** begin **
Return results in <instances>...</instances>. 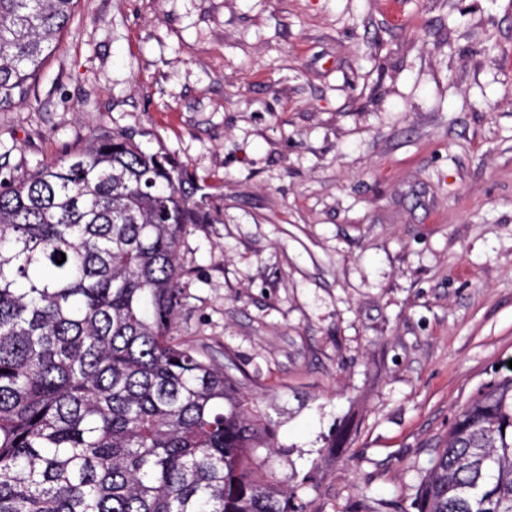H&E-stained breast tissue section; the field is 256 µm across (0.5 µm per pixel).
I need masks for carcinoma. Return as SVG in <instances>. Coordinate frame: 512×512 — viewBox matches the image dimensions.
<instances>
[{"label":"carcinoma","instance_id":"1","mask_svg":"<svg viewBox=\"0 0 512 512\" xmlns=\"http://www.w3.org/2000/svg\"><path fill=\"white\" fill-rule=\"evenodd\" d=\"M75 4L0 0V108ZM196 191L114 130L0 181V512H302L255 473L275 438L256 399L171 333ZM411 506L512 512V375L458 411Z\"/></svg>","mask_w":512,"mask_h":512}]
</instances>
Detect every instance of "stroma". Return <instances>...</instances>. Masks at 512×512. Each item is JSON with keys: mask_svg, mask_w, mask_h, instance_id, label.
I'll use <instances>...</instances> for the list:
<instances>
[{"mask_svg": "<svg viewBox=\"0 0 512 512\" xmlns=\"http://www.w3.org/2000/svg\"><path fill=\"white\" fill-rule=\"evenodd\" d=\"M101 130L215 214L172 333L271 421L259 477L303 512L410 503L512 360V0H78L0 111V178Z\"/></svg>", "mask_w": 512, "mask_h": 512, "instance_id": "stroma-1", "label": "stroma"}]
</instances>
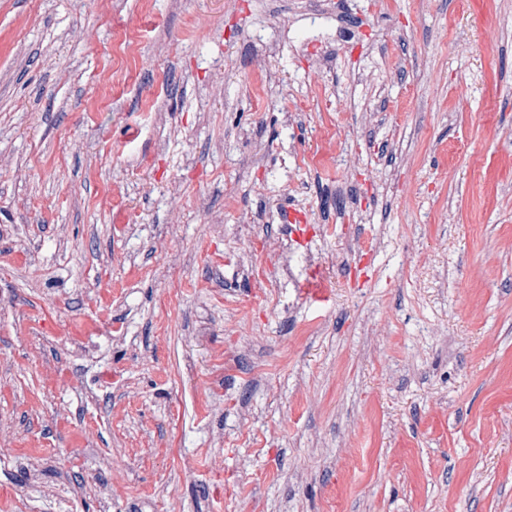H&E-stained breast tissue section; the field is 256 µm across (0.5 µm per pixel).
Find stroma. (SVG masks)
Listing matches in <instances>:
<instances>
[{
    "label": "stroma",
    "mask_w": 512,
    "mask_h": 512,
    "mask_svg": "<svg viewBox=\"0 0 512 512\" xmlns=\"http://www.w3.org/2000/svg\"><path fill=\"white\" fill-rule=\"evenodd\" d=\"M2 448L0 512H512V0H0ZM279 220L282 228L292 234L301 235L307 234V230L303 231V227L310 223L309 217L306 212L298 210L288 204H283L279 210ZM295 224V226L293 225Z\"/></svg>",
    "instance_id": "35a3bbf8"
}]
</instances>
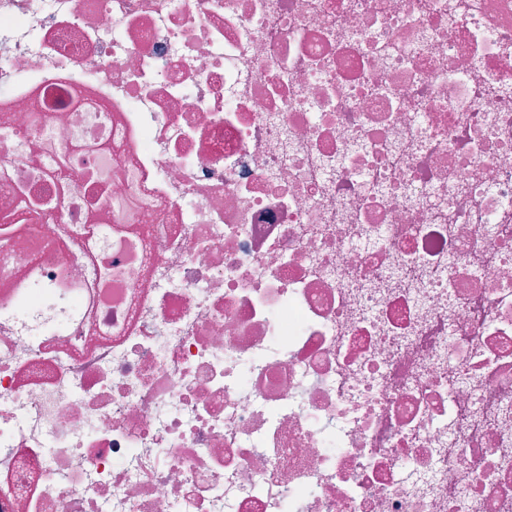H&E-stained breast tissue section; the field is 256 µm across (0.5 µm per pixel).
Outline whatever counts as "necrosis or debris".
Masks as SVG:
<instances>
[{
	"label": "necrosis or debris",
	"instance_id": "4bbe7bcc",
	"mask_svg": "<svg viewBox=\"0 0 512 512\" xmlns=\"http://www.w3.org/2000/svg\"><path fill=\"white\" fill-rule=\"evenodd\" d=\"M0 512H512V0H0Z\"/></svg>",
	"mask_w": 512,
	"mask_h": 512
}]
</instances>
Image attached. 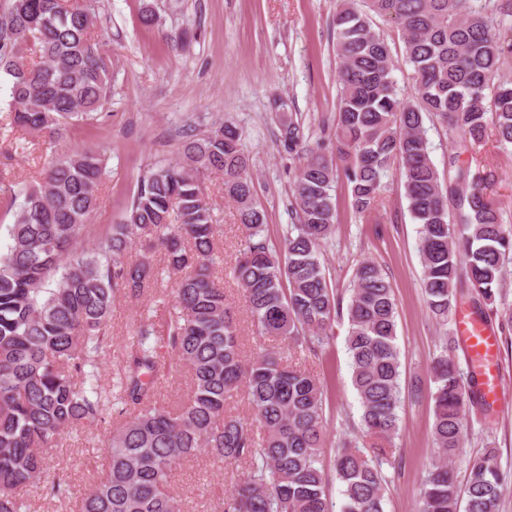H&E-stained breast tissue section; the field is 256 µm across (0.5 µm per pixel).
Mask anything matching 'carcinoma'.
<instances>
[{"label":"carcinoma","mask_w":512,"mask_h":512,"mask_svg":"<svg viewBox=\"0 0 512 512\" xmlns=\"http://www.w3.org/2000/svg\"><path fill=\"white\" fill-rule=\"evenodd\" d=\"M392 19L412 68L416 97L399 95L387 41L371 16ZM512 0H337L339 94L331 154L305 144L293 120L281 143L296 155V223L280 244L264 234L265 211L254 199L250 156L231 122L184 140L180 159L142 175L122 220L96 239L88 220L108 175L109 147L63 154L23 197L0 253V512H30L46 460L61 439L114 408L105 477L81 499L80 512H183L171 490L173 471L203 453L243 478L222 498L223 512H332L320 466L322 386L279 350L243 358L233 303L211 269L217 225L203 176L224 175L247 240L230 267L246 313L267 336L311 349L348 319L347 350L364 436L389 443L399 430L400 355L396 303L383 269L371 260L355 270L348 303L330 287L321 246L336 223L332 194L344 175L359 214L375 210L384 179L397 166L409 212L419 224L427 308L446 325L457 311L458 281L477 291L475 313L490 310L512 328L504 289L512 258V225L485 189L493 174L471 173L462 156L488 126L512 145V81L497 76L512 55ZM92 0H11L0 14V73L7 76L12 126L61 139L76 124L107 116L112 62L104 55ZM448 127V175L430 156L425 119ZM164 267L151 260L155 248ZM178 277L173 315L159 335L141 317L112 383L98 379V358L111 343L109 323L119 289L140 297L163 274ZM168 371L187 373L189 393L175 410L155 399L162 351ZM456 338L444 340L431 366L435 384L431 434L443 459L424 477L419 512H500L507 485L494 448L468 460L465 487L452 461L464 441L470 407L489 411L483 383L464 376ZM244 392L251 418L228 406ZM374 456L352 443L335 460L341 512H383L386 448Z\"/></svg>","instance_id":"obj_1"}]
</instances>
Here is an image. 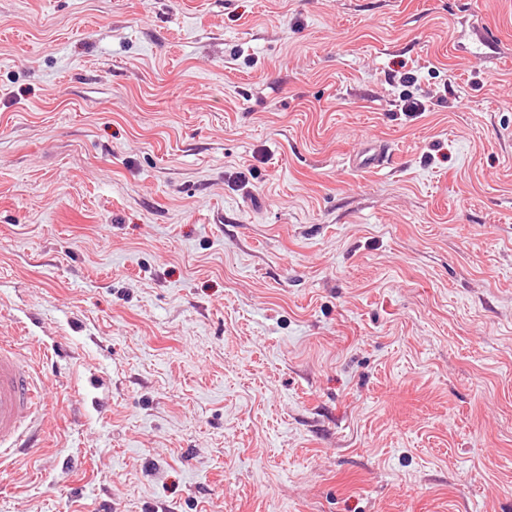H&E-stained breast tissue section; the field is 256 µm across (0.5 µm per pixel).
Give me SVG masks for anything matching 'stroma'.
Here are the masks:
<instances>
[{"label": "stroma", "instance_id": "stroma-1", "mask_svg": "<svg viewBox=\"0 0 512 512\" xmlns=\"http://www.w3.org/2000/svg\"><path fill=\"white\" fill-rule=\"evenodd\" d=\"M1 336L0 512H512V0H0ZM39 372L15 342L0 340V459L16 448H37L47 403Z\"/></svg>", "mask_w": 512, "mask_h": 512}]
</instances>
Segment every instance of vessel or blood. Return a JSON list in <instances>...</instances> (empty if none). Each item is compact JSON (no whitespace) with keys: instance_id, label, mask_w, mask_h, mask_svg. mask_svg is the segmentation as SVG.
<instances>
[{"instance_id":"b4317fda","label":"vessel or blood","mask_w":512,"mask_h":512,"mask_svg":"<svg viewBox=\"0 0 512 512\" xmlns=\"http://www.w3.org/2000/svg\"><path fill=\"white\" fill-rule=\"evenodd\" d=\"M46 408L34 363L20 345L0 340V459L34 447Z\"/></svg>"}]
</instances>
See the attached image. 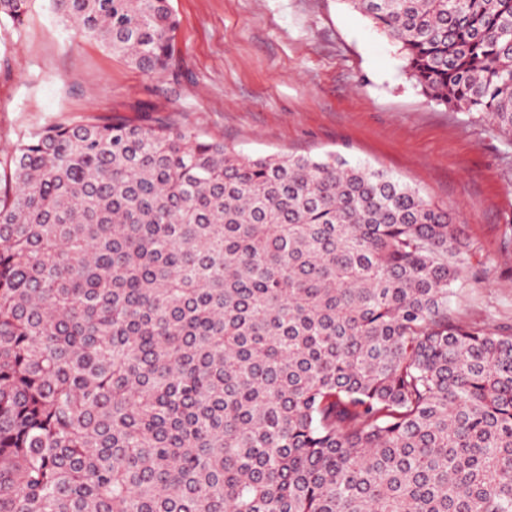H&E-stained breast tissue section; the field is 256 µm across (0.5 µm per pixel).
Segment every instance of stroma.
<instances>
[{
    "label": "stroma",
    "instance_id": "stroma-1",
    "mask_svg": "<svg viewBox=\"0 0 512 512\" xmlns=\"http://www.w3.org/2000/svg\"><path fill=\"white\" fill-rule=\"evenodd\" d=\"M170 69L148 78L30 0L0 40V161L89 114L171 122L235 151L342 156L385 171L464 224L470 268L451 306L512 327V148L489 119L430 101L400 47L347 0H171Z\"/></svg>",
    "mask_w": 512,
    "mask_h": 512
}]
</instances>
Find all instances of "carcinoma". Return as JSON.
** end **
Reproduce nothing but the lines from the line containing "Segment every instance of stroma." to the last line of the data, each exactly as written.

Segment every instance of stroma.
<instances>
[{
    "label": "stroma",
    "instance_id": "stroma-1",
    "mask_svg": "<svg viewBox=\"0 0 512 512\" xmlns=\"http://www.w3.org/2000/svg\"><path fill=\"white\" fill-rule=\"evenodd\" d=\"M170 69L148 78L30 0L0 40V161L89 114L171 122L235 151L342 156L385 171L464 224L470 268L451 306L512 327V148L489 119L430 101L400 47L347 0H171Z\"/></svg>",
    "mask_w": 512,
    "mask_h": 512
}]
</instances>
Find all instances of "carcinoma". Return as JSON.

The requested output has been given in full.